+++ PROVIDED INFORMATION +++

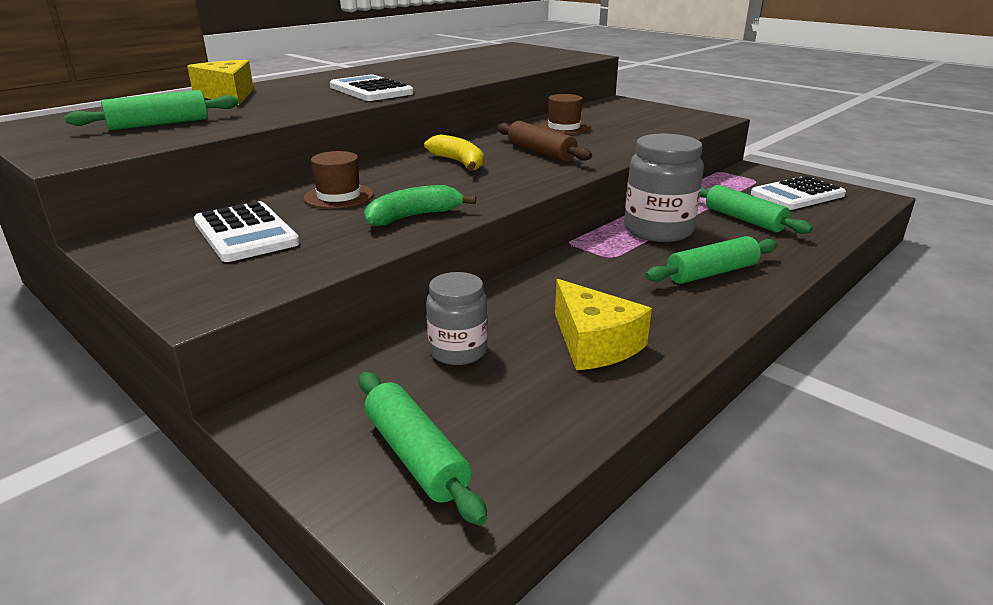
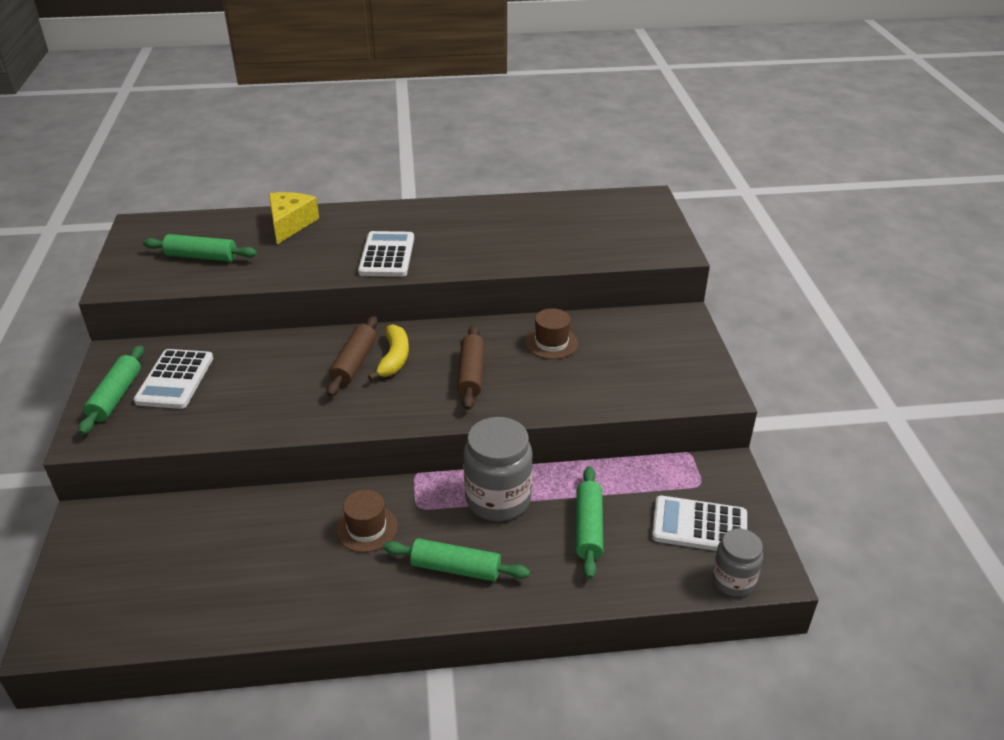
camera: 40 degrees right, 10 degrees up
brown hat [304,151,374,209] -> brown hat moved to [336,490,398,552]
green rolling pin [359,372,487,525] -> green rolling pin moved to [79,345,144,435]
green banana [364,185,476,226] -> none
grey jar [426,272,488,365] -> grey jar moved to [712,529,763,597]
yellow cheese [555,279,652,371] -> none
none -> brown rolling pin [326,316,378,397]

+++

Retype every record above exactly as written, but leave out the pictures.

_ANSWER FOR THE TASK_
camera: 40 degrees right, 10 degrees up
brown hat [304,151,374,209] -> brown hat moved to [336,490,398,552]
green rolling pin [359,372,487,525] -> green rolling pin moved to [79,345,144,435]
green banana [364,185,476,226] -> none
grey jar [426,272,488,365] -> grey jar moved to [712,529,763,597]
yellow cheese [555,279,652,371] -> none
none -> brown rolling pin [326,316,378,397]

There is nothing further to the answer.